◆ **Task to carry out**: Give back the records that follow exactly, images excluded.

· · · · ·

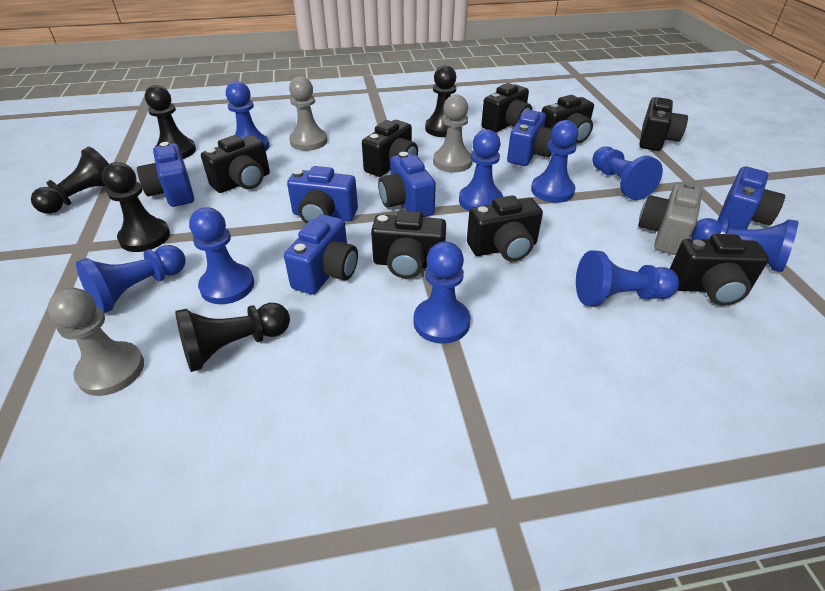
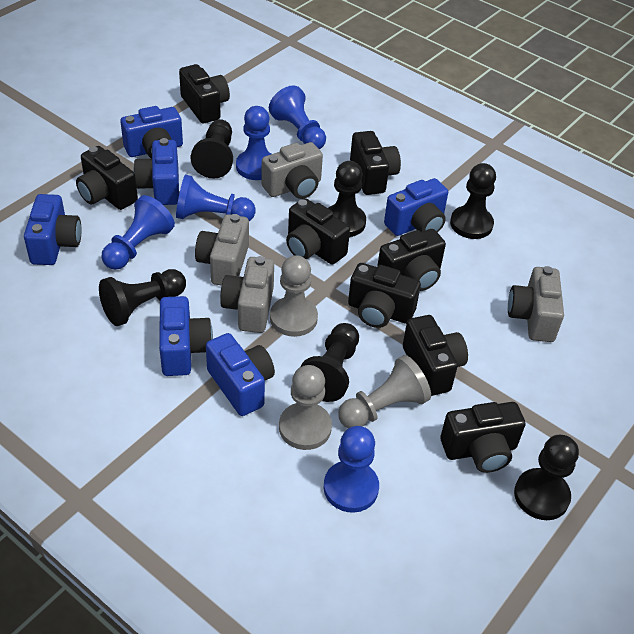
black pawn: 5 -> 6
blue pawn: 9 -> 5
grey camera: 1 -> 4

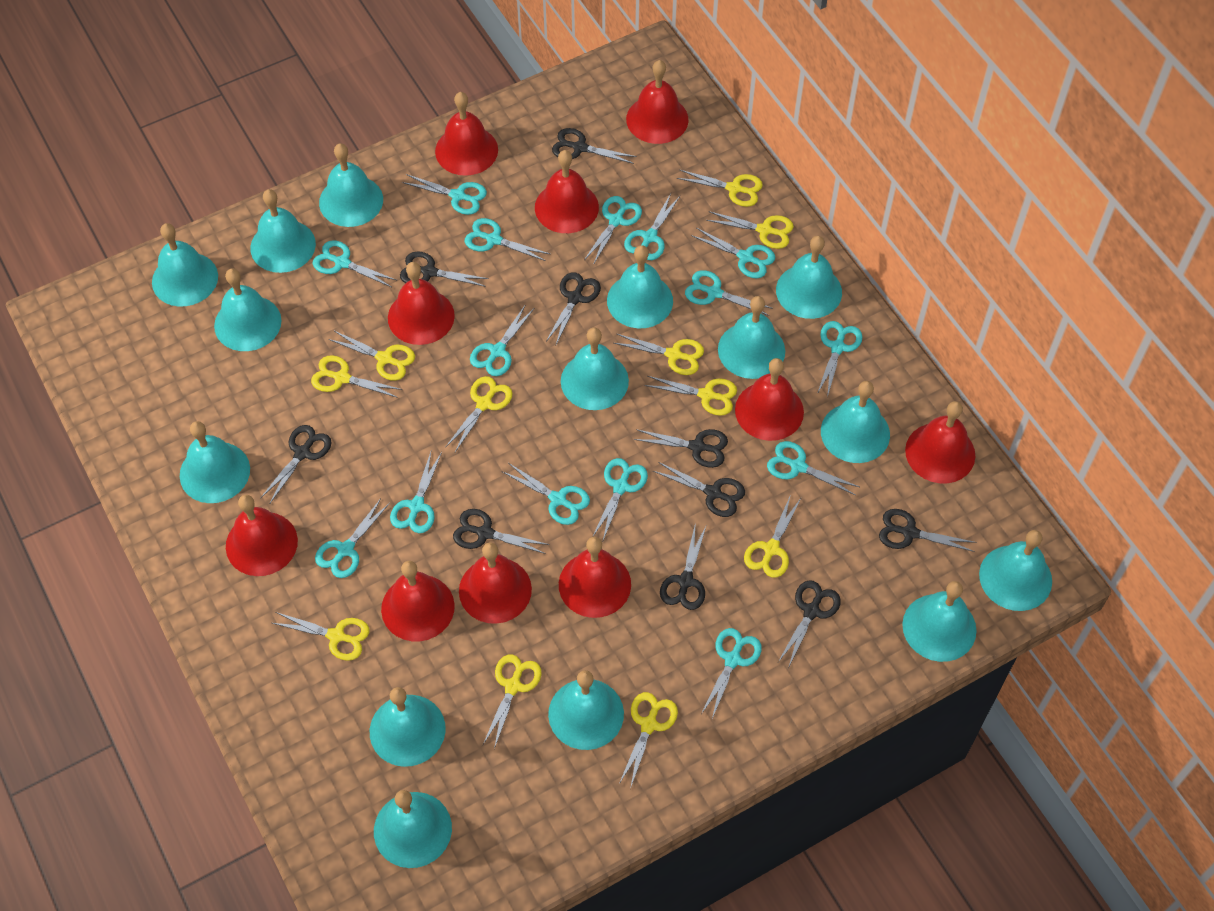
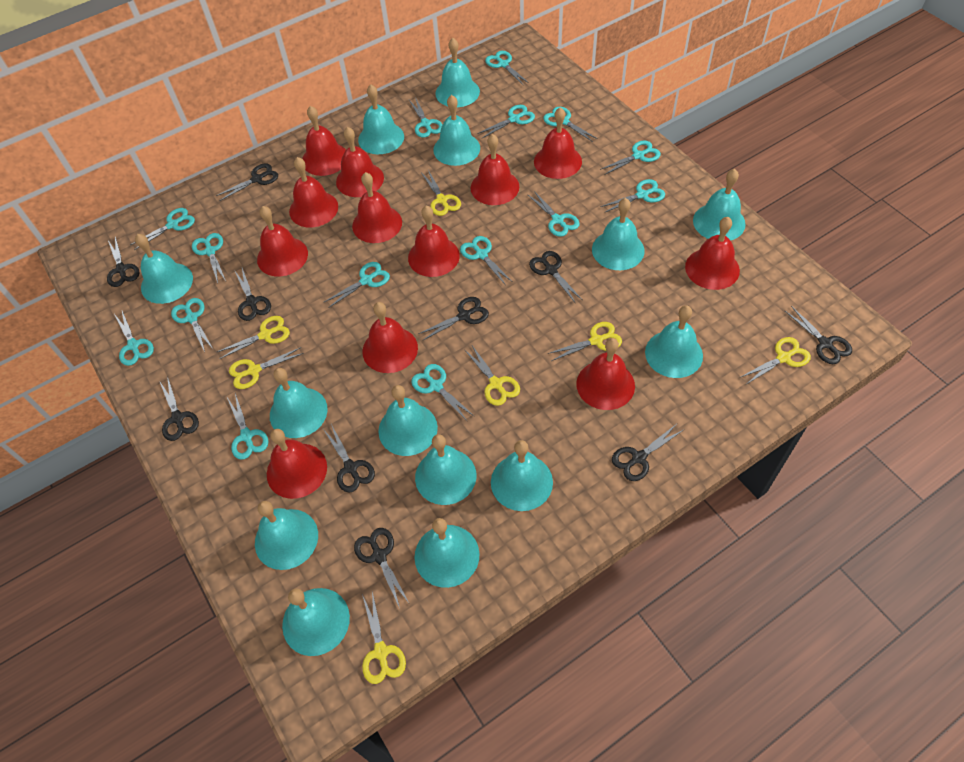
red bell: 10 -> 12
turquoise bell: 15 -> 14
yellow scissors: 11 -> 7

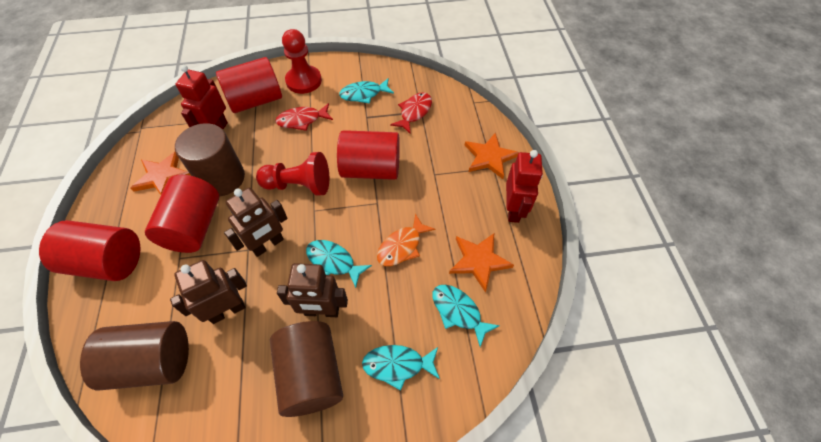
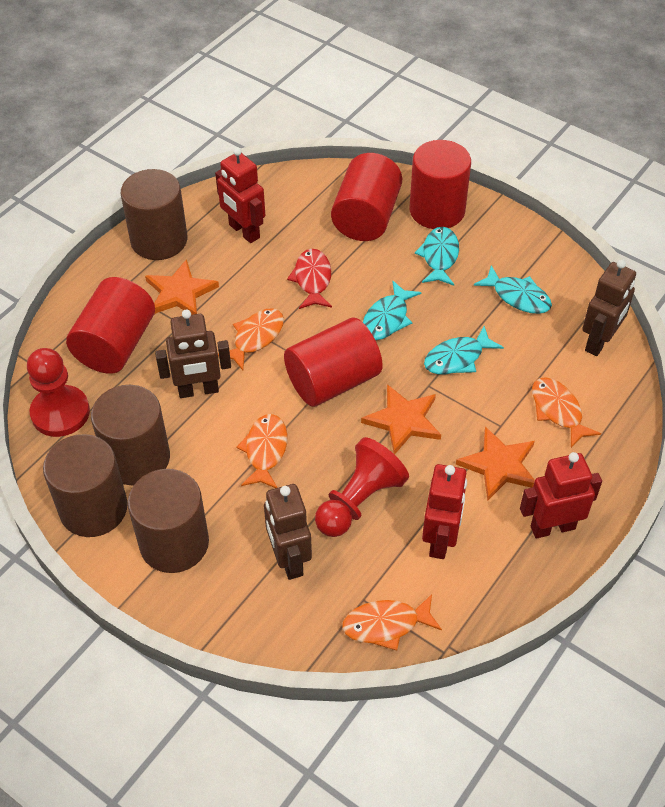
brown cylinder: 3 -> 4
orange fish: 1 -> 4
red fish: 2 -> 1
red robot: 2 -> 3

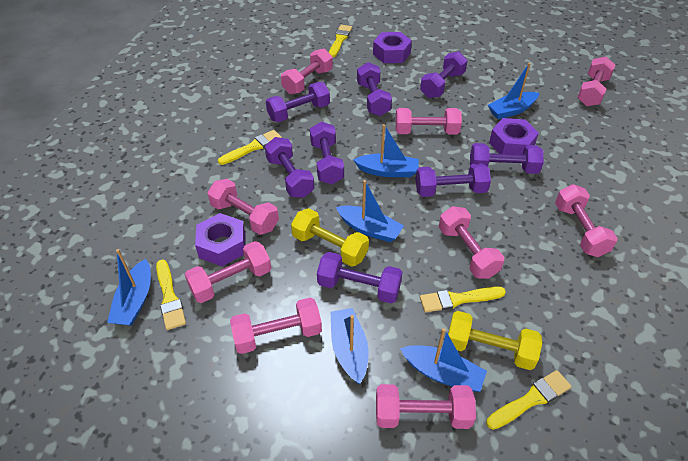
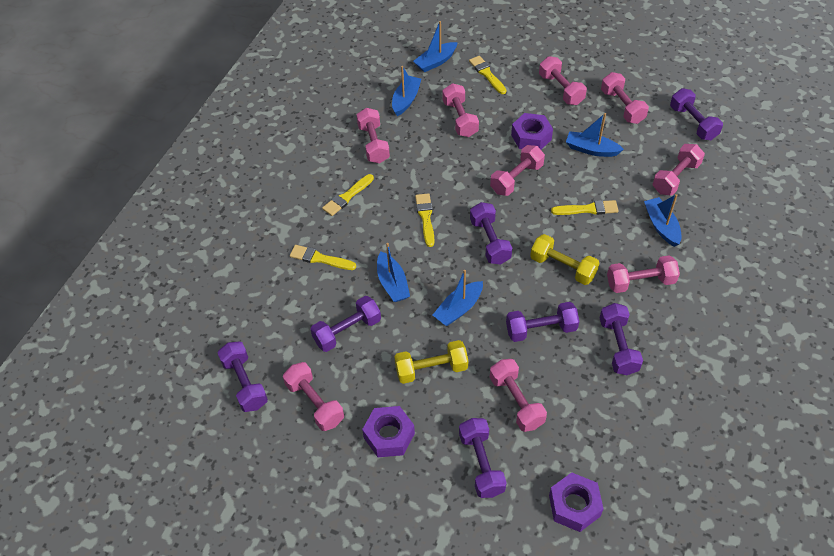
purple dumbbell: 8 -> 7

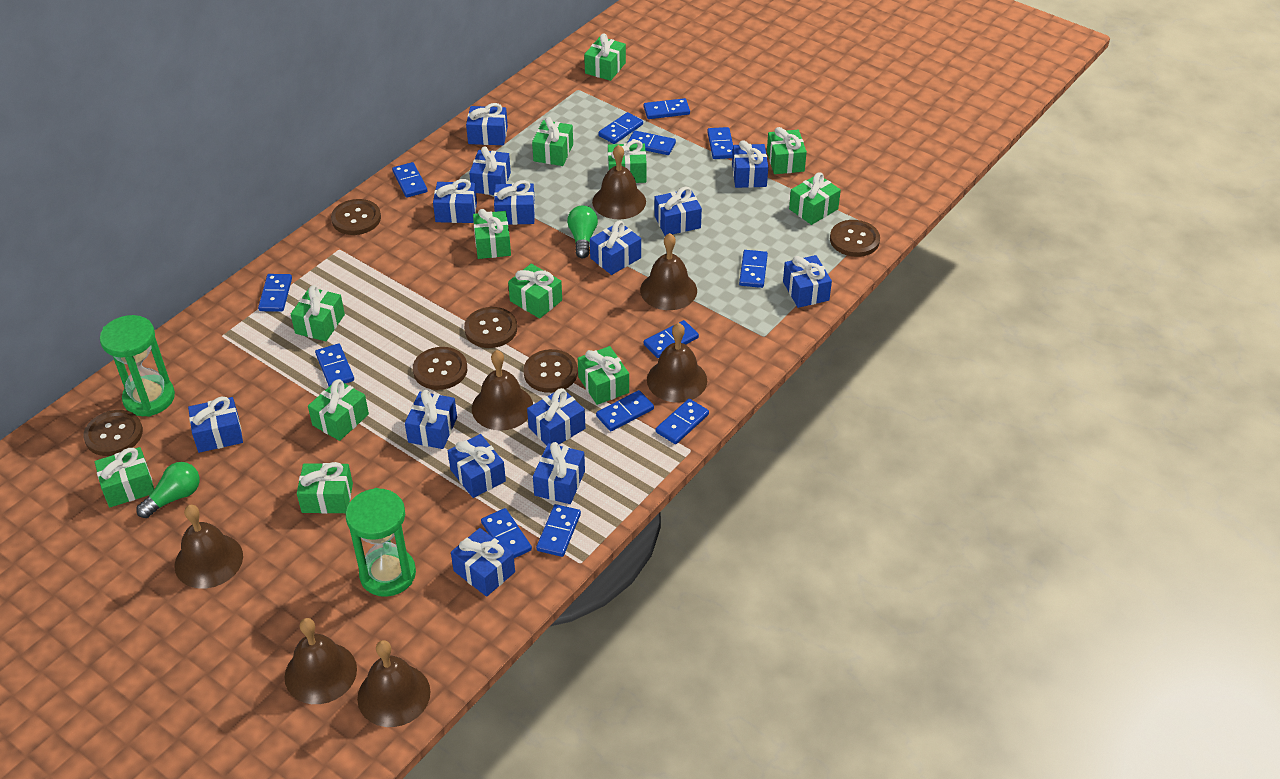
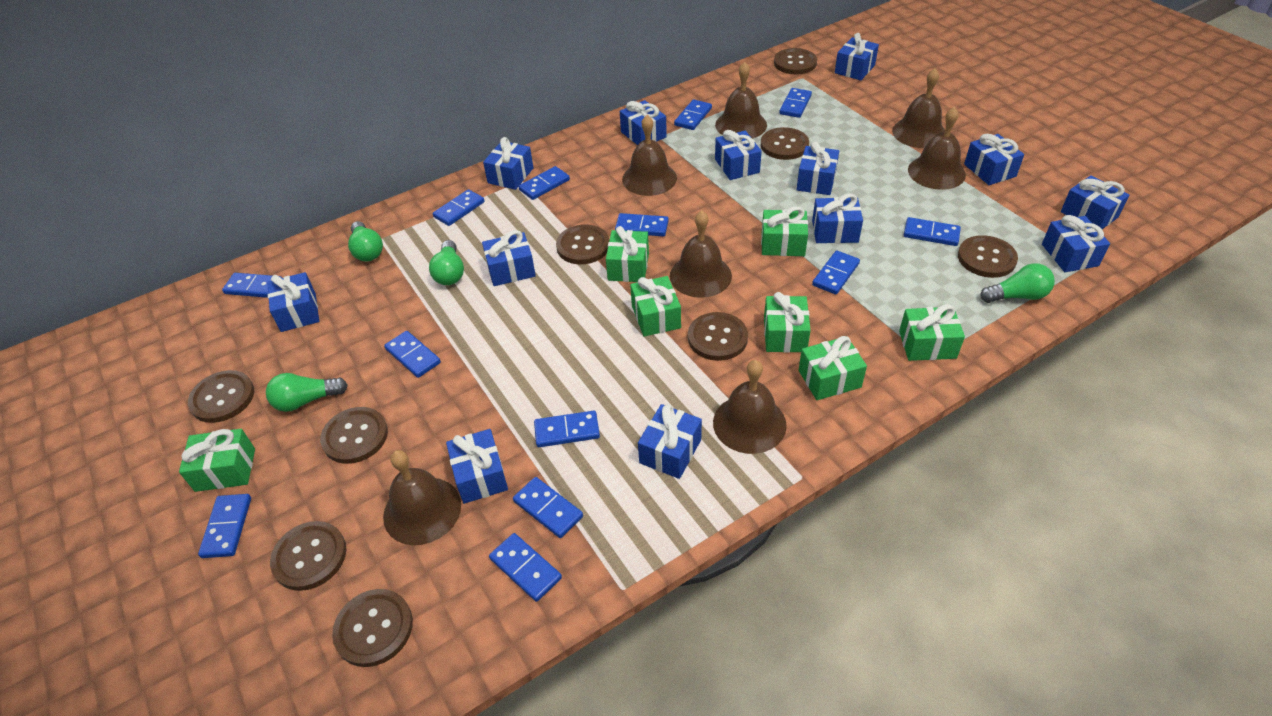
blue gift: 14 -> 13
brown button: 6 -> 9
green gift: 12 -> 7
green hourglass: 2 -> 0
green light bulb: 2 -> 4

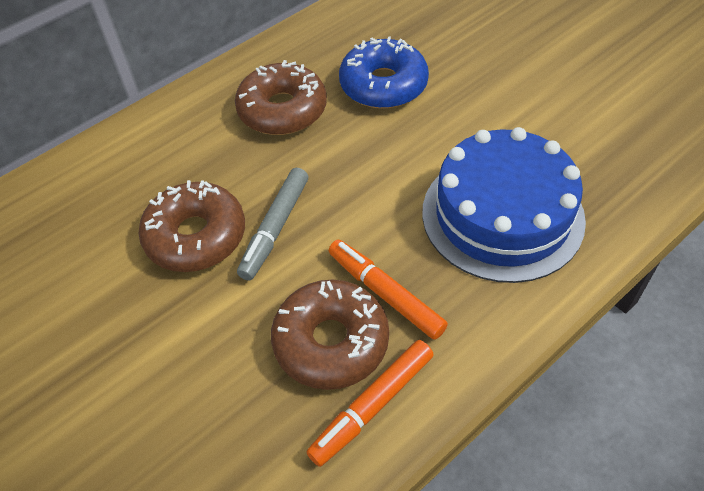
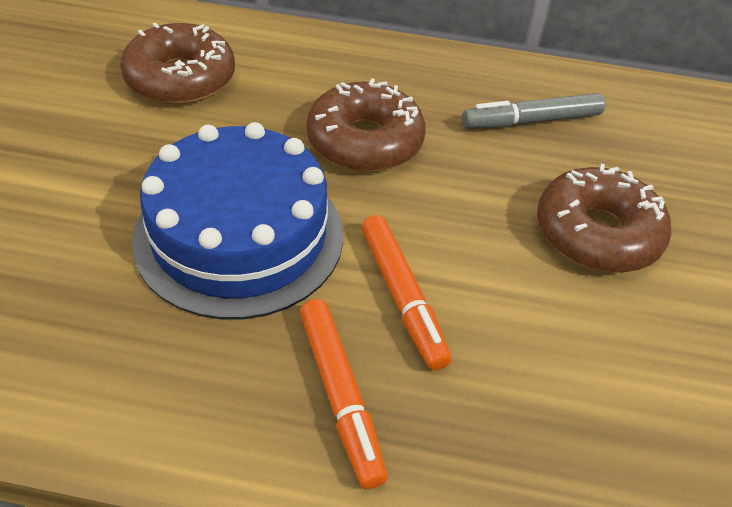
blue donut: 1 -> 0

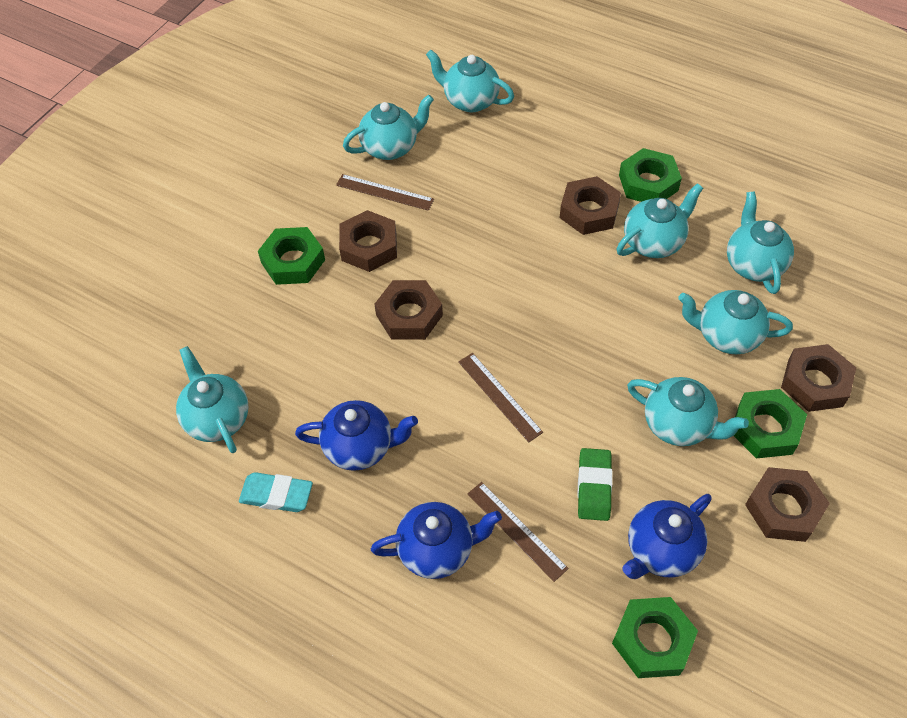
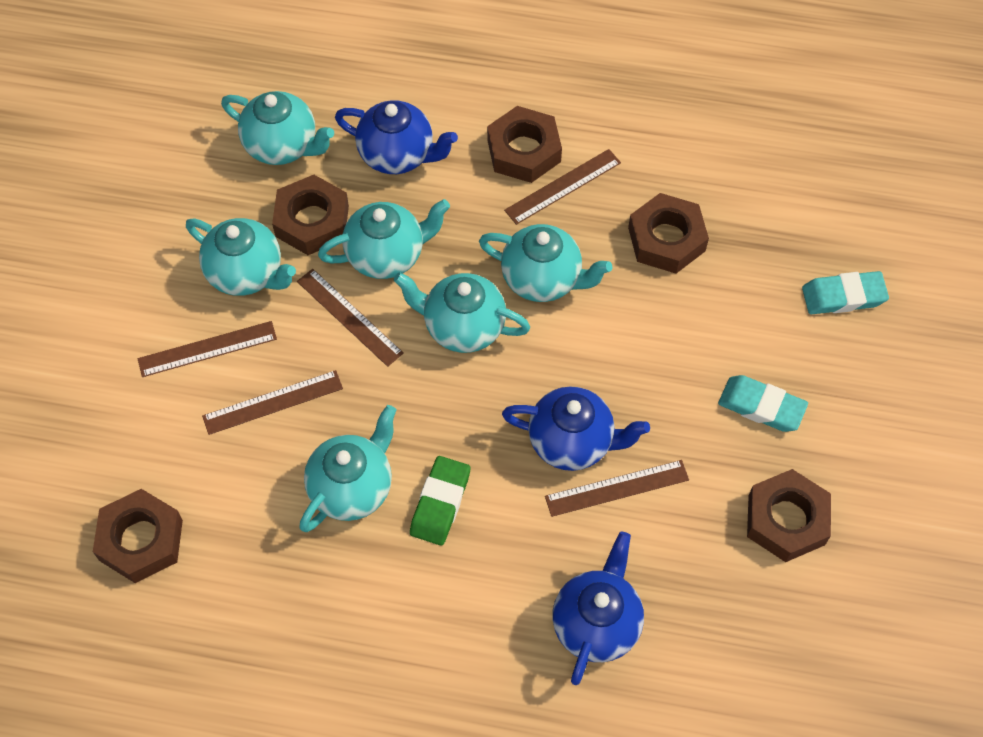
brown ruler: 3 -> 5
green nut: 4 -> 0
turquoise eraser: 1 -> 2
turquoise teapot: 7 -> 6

· · · · ·

◆ **Result of the exercise**:
black pawn: 5 -> 6
blue pawn: 9 -> 5
grey camera: 1 -> 4

red bell: 10 -> 12
turquoise bell: 15 -> 14
yellow scissors: 11 -> 7

brown cylinder: 3 -> 4
orange fish: 1 -> 4
red fish: 2 -> 1
red robot: 2 -> 3

purple dumbbell: 8 -> 7

blue gift: 14 -> 13
brown button: 6 -> 9
green gift: 12 -> 7
green hourglass: 2 -> 0
green light bulb: 2 -> 4

blue donut: 1 -> 0

brown ruler: 3 -> 5
green nut: 4 -> 0
turquoise eraser: 1 -> 2
turquoise teapot: 7 -> 6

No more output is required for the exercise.